Exercise aim: Give again, exactly as written, each line of the material below starting at the line that contains "The camera went 55" and ending at the line that contains "Someone took away the blue_ring". Both ends count, and no other line does.

Provided data:
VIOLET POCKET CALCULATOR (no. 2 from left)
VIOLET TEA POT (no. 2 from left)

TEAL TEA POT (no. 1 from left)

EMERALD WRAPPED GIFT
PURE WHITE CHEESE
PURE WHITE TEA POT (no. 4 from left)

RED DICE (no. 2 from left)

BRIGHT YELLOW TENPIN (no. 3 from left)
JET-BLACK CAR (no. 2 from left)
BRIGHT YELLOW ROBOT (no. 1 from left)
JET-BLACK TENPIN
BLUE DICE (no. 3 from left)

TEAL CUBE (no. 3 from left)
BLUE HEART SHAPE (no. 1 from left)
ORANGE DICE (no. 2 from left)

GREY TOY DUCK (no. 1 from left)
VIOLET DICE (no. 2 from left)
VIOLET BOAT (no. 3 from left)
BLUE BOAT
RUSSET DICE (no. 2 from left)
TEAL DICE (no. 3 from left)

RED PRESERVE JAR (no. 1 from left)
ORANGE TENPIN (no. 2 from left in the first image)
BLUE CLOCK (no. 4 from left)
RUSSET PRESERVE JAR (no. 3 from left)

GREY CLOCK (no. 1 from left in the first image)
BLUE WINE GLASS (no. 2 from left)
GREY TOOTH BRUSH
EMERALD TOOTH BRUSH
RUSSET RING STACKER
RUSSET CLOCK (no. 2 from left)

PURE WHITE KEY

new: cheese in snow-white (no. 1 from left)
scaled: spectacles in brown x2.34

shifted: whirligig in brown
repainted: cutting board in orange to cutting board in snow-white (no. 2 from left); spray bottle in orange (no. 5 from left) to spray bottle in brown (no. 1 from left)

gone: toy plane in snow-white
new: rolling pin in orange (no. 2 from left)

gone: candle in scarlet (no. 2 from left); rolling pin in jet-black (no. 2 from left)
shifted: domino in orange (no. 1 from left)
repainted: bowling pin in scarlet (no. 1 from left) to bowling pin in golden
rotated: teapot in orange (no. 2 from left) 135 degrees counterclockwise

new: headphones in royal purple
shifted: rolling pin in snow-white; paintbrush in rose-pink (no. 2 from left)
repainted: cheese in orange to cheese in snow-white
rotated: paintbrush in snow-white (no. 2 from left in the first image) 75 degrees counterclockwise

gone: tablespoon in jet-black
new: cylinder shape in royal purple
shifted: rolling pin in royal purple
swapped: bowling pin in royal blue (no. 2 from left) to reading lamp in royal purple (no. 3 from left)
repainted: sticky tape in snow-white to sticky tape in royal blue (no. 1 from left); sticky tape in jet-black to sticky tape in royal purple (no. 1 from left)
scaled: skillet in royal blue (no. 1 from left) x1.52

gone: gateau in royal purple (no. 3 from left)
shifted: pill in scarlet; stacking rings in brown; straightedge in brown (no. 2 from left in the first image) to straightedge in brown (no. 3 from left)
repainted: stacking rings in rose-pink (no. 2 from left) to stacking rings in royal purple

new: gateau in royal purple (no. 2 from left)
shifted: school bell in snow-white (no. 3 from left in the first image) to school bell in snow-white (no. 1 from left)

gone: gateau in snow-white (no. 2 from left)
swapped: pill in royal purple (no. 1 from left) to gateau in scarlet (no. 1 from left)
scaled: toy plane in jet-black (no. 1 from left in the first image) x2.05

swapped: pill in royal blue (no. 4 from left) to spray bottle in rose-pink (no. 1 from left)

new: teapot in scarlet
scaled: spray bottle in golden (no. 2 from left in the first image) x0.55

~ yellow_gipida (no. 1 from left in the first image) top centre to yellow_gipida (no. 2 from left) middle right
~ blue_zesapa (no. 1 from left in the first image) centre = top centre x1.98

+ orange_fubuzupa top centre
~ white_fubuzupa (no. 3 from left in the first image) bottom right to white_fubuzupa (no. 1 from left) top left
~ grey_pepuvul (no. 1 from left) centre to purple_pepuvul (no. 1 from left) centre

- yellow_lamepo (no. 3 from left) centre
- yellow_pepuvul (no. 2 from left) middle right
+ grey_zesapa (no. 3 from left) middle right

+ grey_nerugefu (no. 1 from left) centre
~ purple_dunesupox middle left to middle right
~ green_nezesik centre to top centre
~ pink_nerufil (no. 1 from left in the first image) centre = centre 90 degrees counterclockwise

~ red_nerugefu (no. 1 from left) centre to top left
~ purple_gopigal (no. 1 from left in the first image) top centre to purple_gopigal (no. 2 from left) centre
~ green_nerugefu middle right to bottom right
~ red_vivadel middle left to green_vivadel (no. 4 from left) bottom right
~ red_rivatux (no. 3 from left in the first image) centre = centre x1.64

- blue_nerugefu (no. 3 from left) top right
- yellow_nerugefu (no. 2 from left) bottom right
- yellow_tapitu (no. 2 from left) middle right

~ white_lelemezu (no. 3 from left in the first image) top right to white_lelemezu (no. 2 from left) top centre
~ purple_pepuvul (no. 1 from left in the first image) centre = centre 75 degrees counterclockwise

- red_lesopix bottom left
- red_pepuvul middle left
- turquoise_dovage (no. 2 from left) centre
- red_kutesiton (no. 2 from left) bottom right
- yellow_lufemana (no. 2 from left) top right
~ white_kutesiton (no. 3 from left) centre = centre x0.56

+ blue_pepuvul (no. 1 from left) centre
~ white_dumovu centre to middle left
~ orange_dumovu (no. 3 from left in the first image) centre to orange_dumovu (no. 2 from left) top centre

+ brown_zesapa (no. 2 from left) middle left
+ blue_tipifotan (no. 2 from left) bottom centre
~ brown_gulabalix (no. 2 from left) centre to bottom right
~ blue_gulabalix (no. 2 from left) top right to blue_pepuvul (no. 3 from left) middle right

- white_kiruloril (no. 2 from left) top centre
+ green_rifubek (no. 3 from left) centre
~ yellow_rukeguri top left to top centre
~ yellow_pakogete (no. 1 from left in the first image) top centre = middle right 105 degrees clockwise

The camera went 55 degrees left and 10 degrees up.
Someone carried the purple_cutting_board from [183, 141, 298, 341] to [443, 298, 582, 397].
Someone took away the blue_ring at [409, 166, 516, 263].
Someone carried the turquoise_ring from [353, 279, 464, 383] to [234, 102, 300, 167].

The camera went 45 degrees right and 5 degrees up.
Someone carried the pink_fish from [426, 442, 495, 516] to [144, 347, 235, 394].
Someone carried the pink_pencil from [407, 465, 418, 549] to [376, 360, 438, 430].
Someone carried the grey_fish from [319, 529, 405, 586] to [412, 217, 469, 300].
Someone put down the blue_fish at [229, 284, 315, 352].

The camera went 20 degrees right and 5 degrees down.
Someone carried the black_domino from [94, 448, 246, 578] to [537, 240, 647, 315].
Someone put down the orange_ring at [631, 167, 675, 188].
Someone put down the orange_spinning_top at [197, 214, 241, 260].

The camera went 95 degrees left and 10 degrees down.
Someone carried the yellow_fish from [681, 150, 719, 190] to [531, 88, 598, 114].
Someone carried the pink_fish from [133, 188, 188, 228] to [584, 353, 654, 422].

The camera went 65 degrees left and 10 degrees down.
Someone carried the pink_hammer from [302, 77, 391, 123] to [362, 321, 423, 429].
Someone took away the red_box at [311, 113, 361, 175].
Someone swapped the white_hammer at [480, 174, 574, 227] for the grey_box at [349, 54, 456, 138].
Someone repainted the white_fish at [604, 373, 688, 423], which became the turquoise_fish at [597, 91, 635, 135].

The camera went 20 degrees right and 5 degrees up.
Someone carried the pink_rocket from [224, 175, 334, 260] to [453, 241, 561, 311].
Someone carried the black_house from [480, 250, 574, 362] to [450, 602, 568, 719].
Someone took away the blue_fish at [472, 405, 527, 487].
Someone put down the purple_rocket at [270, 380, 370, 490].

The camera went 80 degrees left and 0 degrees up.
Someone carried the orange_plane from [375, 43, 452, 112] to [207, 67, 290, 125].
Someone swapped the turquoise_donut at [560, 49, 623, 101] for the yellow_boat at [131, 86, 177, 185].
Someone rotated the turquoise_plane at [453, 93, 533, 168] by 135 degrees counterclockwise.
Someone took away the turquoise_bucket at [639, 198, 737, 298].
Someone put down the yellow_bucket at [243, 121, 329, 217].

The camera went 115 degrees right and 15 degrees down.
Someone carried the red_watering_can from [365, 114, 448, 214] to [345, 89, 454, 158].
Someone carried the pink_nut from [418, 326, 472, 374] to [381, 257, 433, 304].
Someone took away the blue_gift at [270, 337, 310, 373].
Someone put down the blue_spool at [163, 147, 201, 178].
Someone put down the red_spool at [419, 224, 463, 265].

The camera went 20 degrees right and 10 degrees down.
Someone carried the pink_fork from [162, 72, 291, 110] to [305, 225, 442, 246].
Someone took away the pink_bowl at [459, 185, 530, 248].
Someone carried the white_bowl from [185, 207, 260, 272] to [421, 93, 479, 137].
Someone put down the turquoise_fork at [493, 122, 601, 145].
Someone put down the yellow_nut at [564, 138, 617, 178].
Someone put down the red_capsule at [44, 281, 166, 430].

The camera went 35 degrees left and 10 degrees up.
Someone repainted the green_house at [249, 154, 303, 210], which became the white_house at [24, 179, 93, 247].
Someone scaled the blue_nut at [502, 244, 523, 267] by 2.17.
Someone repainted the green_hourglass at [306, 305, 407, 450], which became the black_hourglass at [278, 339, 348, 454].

Solution:
The camera went 55 degrees left and 10 degrees up.
Someone carried the purple_cutting_board from [183, 141, 298, 341] to [443, 298, 582, 397].
Someone took away the blue_ring at [409, 166, 516, 263].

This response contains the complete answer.